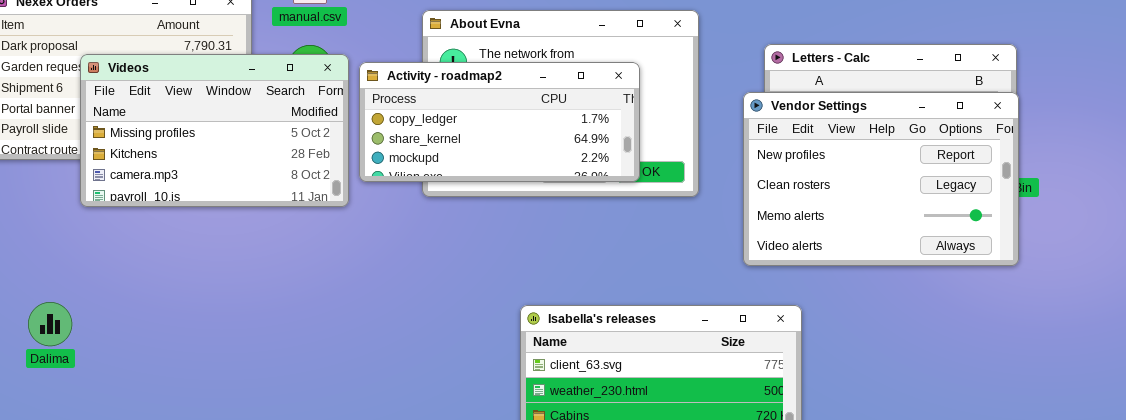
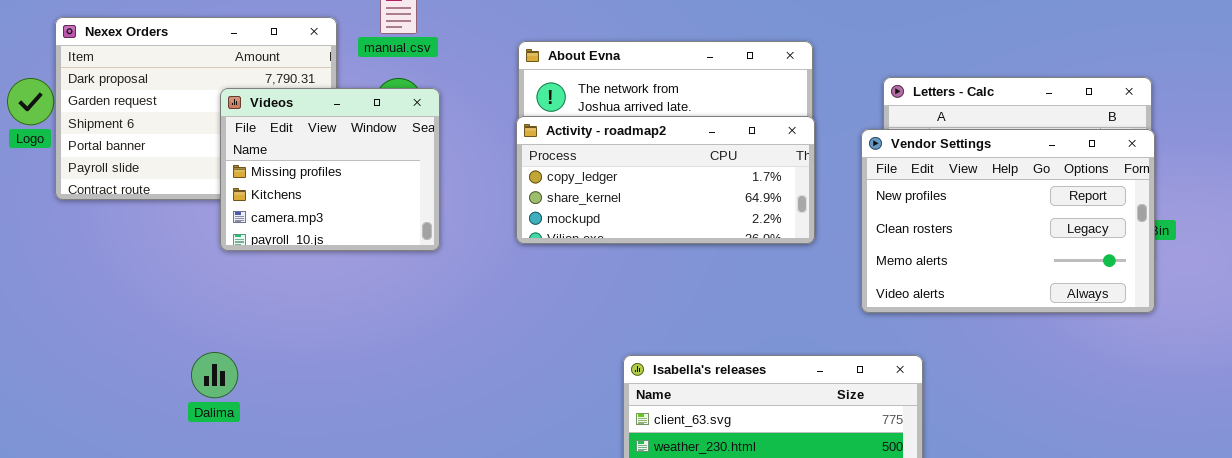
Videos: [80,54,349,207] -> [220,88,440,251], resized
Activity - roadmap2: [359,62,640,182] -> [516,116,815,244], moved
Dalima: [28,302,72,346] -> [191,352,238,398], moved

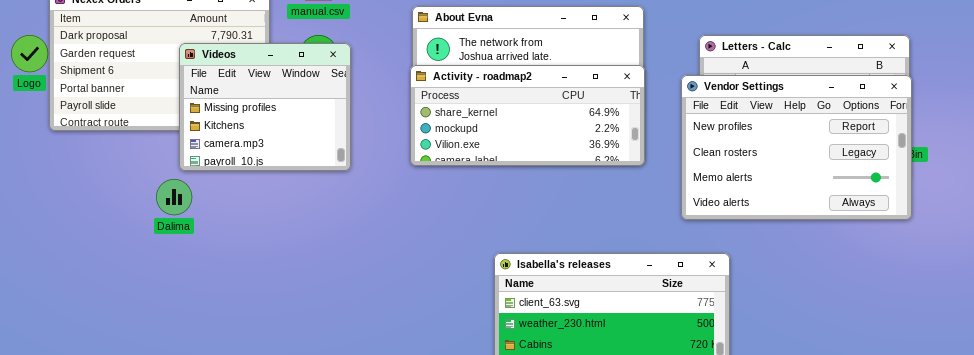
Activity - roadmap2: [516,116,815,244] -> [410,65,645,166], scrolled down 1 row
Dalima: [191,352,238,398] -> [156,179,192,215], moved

==

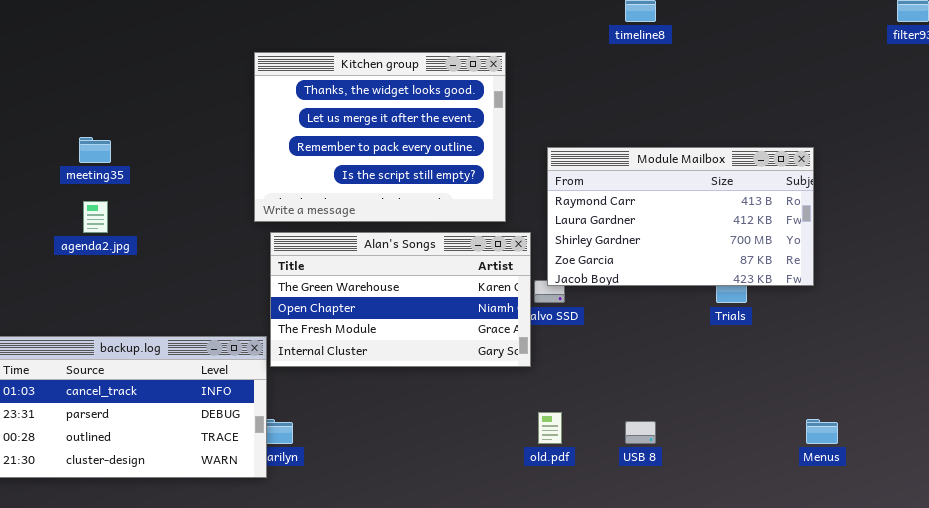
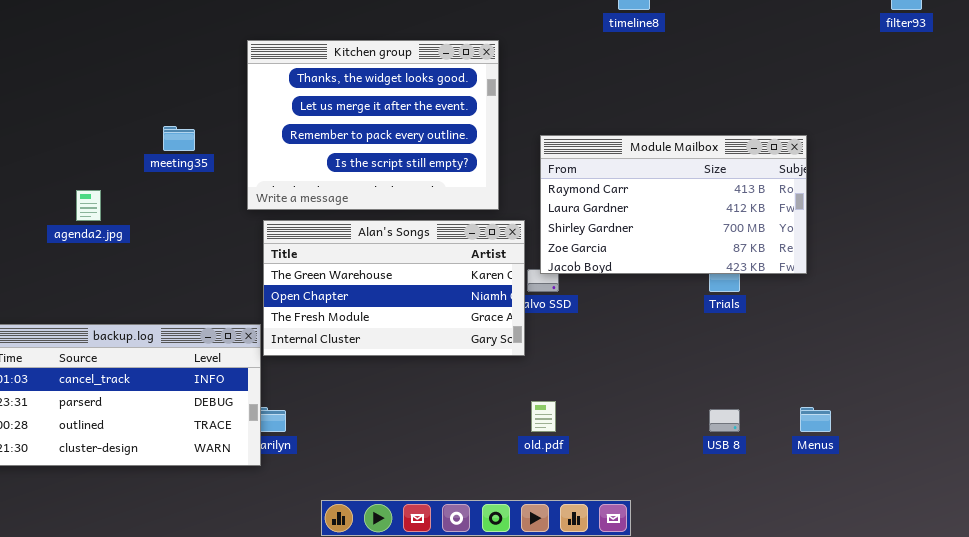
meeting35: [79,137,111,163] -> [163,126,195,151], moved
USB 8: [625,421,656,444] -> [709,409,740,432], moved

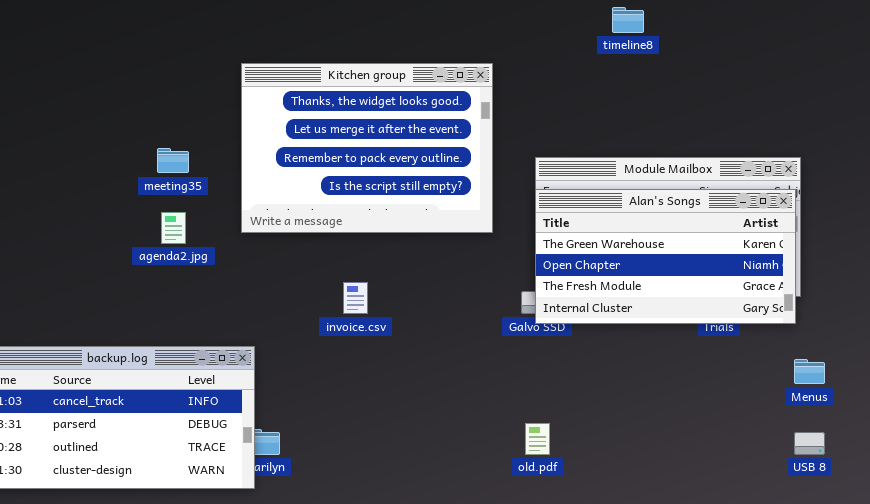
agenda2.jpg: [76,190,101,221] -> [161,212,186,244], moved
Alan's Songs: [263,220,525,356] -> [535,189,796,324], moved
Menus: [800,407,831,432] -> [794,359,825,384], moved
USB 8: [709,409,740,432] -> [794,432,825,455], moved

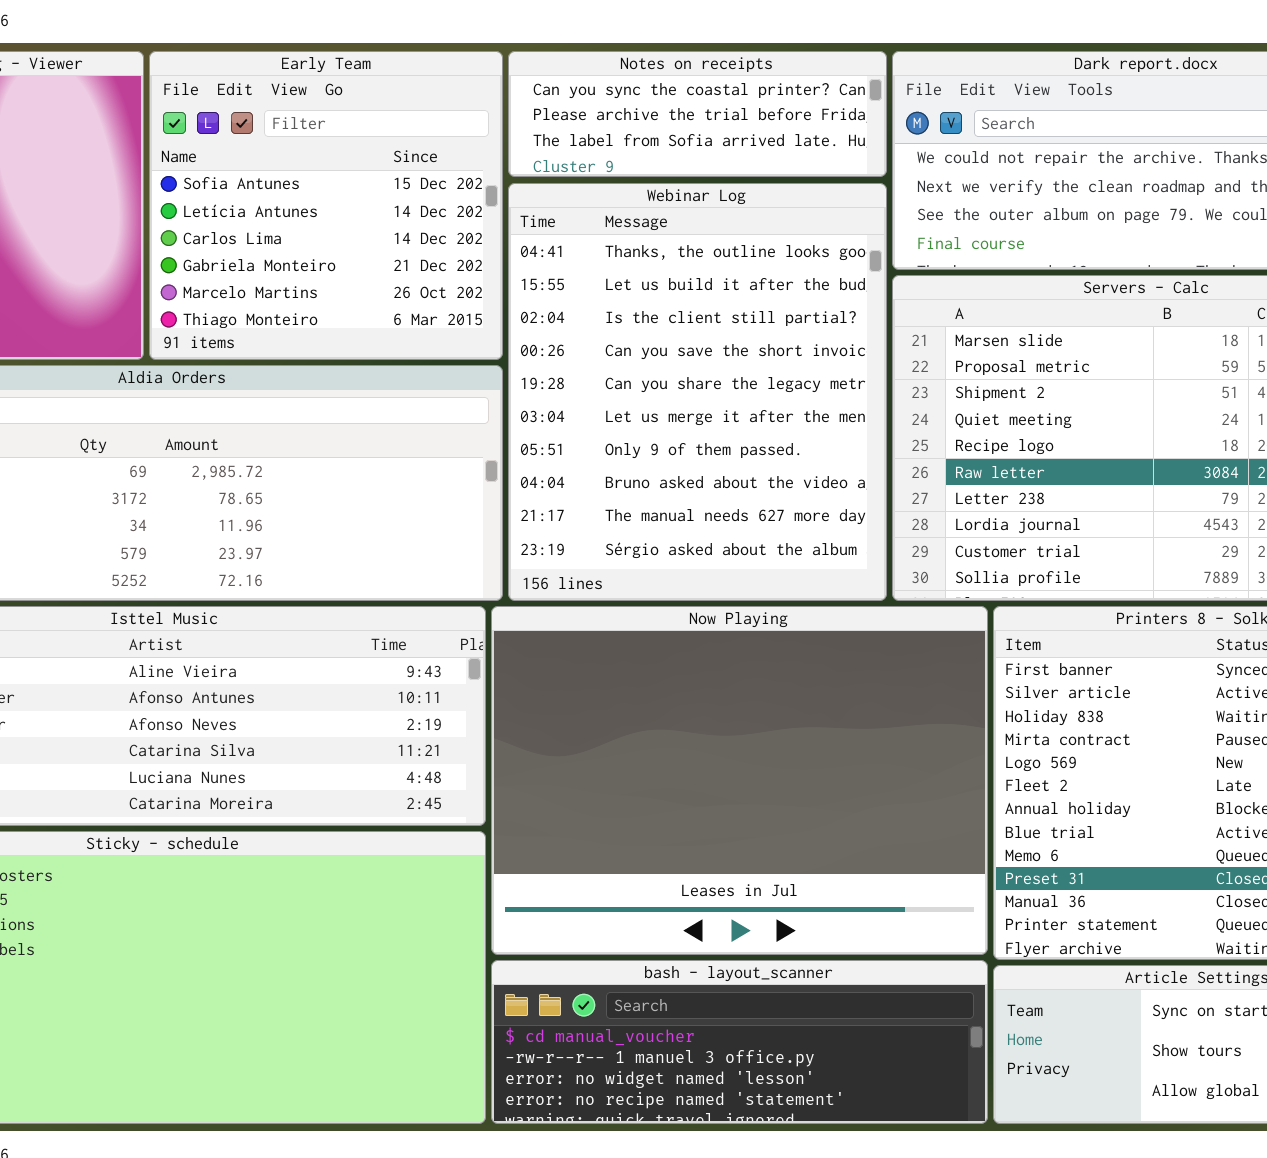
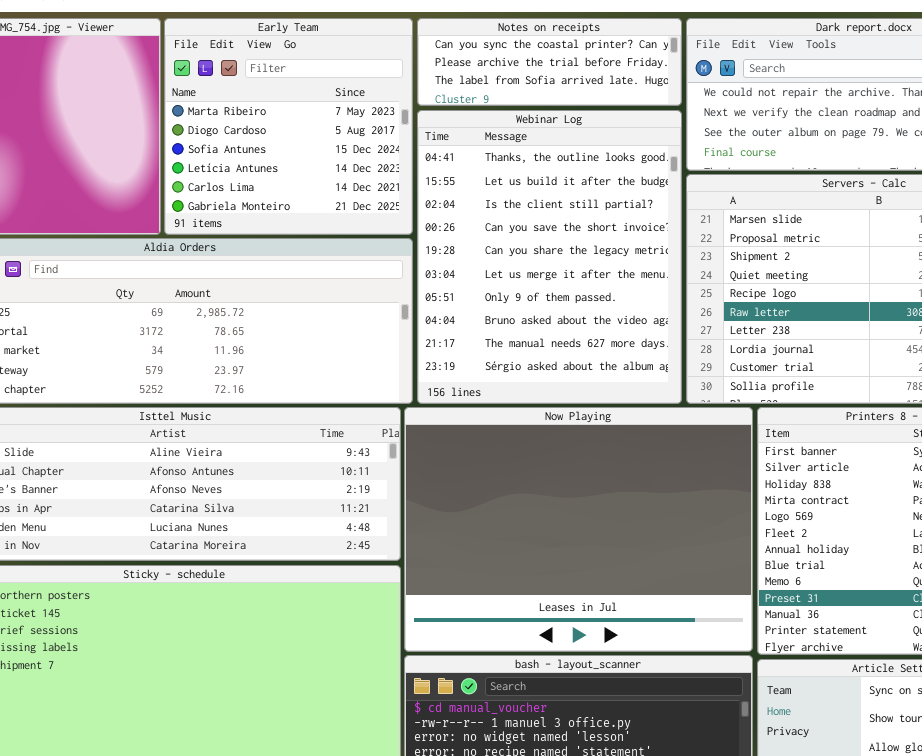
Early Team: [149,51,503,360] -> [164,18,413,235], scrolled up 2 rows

» Work to complete
Go through the listing above and copy each line in which the string "Activity" is found.

» Task output
Activity - roadmap2: [359,62,640,182] -> [516,116,815,244], moved
Activity - roadmap2: [516,116,815,244] -> [410,65,645,166], scrolled down 1 row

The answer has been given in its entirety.